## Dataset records
- Opening Delimiter -
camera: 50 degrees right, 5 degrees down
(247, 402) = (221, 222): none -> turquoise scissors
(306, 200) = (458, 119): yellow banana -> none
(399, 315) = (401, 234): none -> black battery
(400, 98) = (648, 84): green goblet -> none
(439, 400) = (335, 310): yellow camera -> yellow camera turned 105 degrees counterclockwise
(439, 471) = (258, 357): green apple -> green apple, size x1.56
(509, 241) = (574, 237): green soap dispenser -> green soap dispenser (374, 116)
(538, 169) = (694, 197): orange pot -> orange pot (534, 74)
- Closing Delimiter -
## What you need to do
Lines from the entries that contain the string "green" must be found and copied.

## Solution to this exercise
(400, 98) = (648, 84): green goblet -> none
(439, 471) = (258, 357): green apple -> green apple, size x1.56
(509, 241) = (574, 237): green soap dispenser -> green soap dispenser (374, 116)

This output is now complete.